DATASET EXTRACT
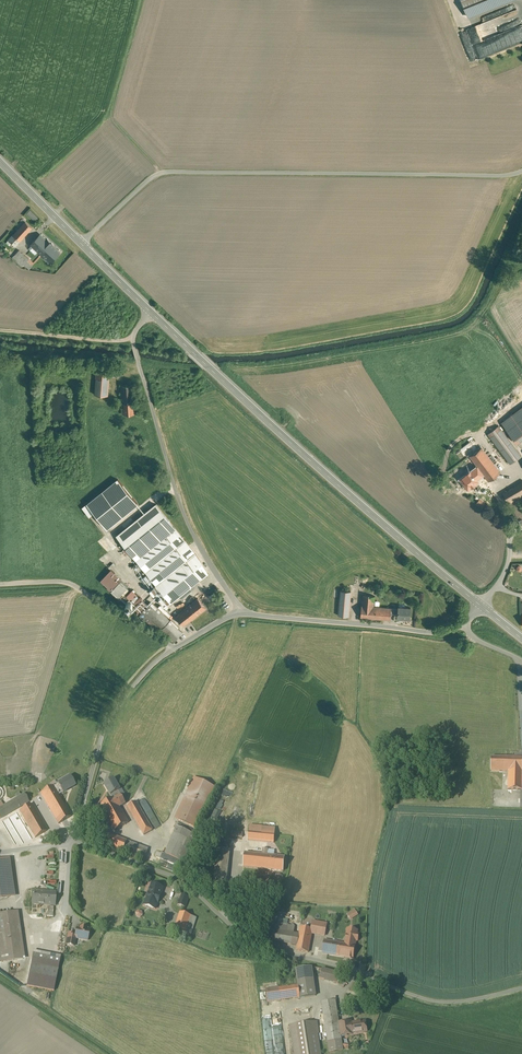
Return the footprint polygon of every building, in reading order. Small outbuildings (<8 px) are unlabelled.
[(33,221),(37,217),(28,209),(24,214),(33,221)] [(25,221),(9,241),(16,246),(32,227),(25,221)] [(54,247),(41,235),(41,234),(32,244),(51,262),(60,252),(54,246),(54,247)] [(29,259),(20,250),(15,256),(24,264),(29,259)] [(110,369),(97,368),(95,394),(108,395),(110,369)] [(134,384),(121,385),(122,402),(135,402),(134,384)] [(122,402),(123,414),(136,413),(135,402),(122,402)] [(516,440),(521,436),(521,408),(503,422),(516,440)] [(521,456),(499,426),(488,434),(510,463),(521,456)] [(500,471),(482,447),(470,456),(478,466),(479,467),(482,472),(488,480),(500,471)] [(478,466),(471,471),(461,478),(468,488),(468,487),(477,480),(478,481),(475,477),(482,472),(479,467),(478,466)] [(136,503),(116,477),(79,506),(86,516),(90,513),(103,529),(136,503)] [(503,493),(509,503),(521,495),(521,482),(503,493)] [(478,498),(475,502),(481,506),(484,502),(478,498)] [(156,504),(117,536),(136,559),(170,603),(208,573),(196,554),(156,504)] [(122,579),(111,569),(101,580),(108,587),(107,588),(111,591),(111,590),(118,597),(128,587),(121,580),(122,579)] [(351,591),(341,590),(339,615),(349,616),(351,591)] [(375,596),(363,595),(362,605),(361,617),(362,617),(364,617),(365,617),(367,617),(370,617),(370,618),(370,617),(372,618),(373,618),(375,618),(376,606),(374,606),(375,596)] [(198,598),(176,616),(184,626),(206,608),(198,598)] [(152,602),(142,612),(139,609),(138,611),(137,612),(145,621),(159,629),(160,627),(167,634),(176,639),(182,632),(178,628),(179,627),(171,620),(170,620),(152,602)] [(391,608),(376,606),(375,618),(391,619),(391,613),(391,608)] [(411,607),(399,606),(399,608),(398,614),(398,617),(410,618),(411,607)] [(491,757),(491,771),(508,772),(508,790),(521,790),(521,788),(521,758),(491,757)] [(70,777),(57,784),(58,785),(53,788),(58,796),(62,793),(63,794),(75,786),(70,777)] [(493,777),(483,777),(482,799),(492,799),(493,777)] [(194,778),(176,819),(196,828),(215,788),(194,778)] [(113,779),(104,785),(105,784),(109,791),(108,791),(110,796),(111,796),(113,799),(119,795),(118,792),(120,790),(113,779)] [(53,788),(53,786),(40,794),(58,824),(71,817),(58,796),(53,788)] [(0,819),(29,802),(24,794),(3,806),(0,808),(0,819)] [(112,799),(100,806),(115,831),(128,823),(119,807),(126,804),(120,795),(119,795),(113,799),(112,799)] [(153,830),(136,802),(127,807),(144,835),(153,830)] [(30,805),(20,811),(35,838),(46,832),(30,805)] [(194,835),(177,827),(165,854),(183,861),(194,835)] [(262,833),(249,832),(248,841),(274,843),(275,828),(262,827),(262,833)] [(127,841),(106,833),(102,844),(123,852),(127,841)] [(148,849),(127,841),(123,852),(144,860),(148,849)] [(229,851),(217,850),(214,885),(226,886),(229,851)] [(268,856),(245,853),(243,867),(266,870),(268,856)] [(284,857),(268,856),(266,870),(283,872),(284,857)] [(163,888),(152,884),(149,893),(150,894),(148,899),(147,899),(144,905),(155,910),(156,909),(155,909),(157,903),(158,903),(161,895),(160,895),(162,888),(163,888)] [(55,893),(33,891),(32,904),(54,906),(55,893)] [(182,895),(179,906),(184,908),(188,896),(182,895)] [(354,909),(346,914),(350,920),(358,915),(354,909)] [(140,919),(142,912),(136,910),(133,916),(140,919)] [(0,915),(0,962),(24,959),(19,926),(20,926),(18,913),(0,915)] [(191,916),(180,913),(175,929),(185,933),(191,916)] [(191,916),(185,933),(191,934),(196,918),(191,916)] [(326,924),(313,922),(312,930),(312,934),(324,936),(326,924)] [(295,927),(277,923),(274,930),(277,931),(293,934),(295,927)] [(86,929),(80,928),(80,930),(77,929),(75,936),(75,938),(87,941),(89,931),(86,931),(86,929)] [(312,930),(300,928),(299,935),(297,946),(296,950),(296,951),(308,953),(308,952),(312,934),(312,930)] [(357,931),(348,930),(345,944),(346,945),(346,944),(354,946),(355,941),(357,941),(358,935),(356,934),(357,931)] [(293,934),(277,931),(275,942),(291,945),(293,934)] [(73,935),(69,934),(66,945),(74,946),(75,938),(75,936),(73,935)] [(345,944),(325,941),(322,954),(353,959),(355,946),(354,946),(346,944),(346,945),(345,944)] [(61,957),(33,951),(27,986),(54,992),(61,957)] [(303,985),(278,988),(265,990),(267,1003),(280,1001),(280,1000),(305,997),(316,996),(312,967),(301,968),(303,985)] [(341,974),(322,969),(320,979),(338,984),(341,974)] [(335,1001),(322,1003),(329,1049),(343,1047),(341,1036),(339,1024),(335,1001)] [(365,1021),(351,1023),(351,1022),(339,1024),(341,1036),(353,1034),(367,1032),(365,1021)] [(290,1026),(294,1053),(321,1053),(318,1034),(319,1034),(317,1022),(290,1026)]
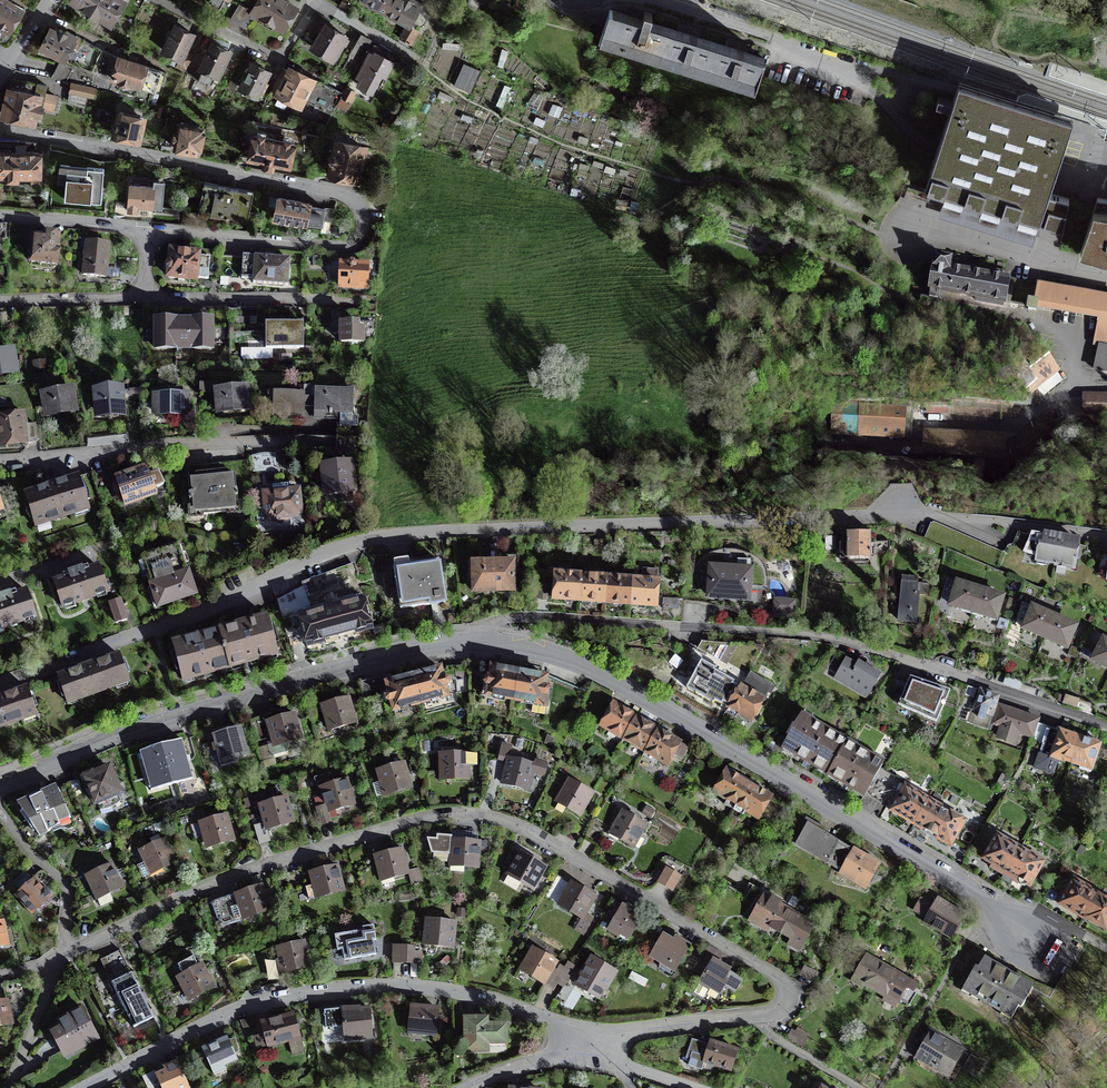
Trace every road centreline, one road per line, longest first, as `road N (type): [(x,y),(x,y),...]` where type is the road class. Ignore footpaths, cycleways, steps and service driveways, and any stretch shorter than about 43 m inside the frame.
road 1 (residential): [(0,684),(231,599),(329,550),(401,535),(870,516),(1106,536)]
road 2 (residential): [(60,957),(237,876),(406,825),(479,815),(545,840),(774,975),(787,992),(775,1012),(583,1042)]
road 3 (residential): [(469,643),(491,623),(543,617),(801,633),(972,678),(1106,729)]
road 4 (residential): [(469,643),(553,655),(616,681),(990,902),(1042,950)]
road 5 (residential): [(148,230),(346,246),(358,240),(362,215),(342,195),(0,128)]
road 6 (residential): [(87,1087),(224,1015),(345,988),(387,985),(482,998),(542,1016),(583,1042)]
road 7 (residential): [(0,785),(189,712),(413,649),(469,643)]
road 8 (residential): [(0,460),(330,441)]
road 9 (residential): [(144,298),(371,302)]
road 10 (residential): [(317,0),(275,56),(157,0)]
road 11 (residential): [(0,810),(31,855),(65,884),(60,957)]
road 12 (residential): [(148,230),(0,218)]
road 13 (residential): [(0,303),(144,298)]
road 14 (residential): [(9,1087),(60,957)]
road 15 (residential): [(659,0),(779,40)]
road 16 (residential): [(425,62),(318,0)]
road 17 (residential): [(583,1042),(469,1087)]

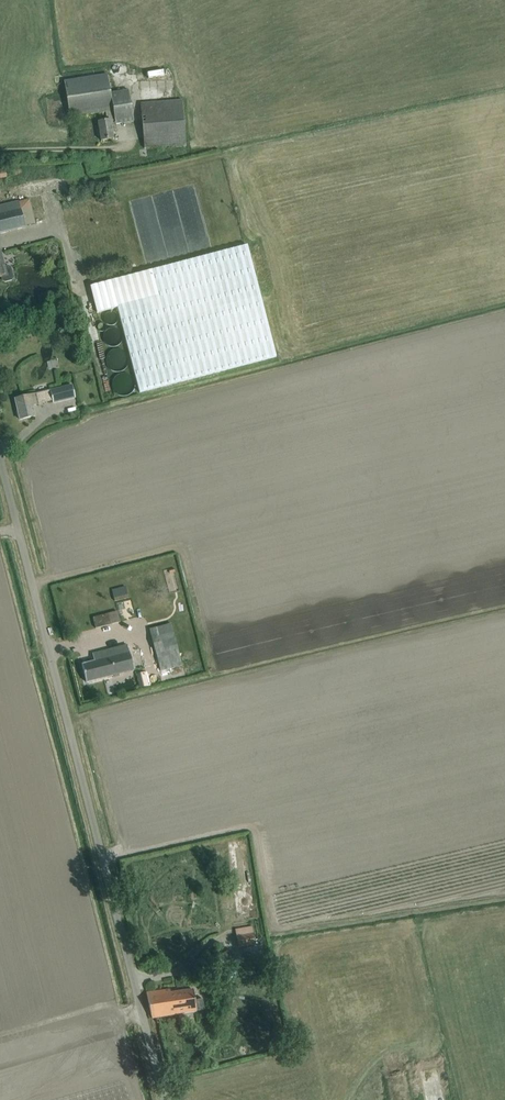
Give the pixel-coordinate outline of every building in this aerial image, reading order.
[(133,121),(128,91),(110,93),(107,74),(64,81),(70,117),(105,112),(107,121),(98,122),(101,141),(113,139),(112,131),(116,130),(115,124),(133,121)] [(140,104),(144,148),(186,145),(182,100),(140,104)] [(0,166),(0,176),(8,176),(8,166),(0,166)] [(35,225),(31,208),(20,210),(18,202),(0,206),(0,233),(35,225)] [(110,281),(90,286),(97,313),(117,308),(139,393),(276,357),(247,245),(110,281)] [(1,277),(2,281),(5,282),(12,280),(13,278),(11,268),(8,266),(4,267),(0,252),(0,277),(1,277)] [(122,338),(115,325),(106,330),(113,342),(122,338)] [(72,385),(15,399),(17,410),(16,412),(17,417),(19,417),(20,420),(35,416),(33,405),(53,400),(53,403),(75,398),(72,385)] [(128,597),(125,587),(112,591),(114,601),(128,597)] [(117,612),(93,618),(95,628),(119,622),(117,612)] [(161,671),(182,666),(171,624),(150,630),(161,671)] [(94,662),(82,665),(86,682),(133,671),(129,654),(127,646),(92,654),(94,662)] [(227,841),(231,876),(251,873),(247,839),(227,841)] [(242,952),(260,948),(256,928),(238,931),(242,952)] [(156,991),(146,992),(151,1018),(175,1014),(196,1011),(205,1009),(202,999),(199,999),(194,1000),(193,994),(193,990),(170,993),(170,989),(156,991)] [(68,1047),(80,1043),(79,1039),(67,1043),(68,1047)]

WORK INSTRUCTIONS
The answer should be one number, the count of lines in this material that include the word "building".

TASK OUTPUT
2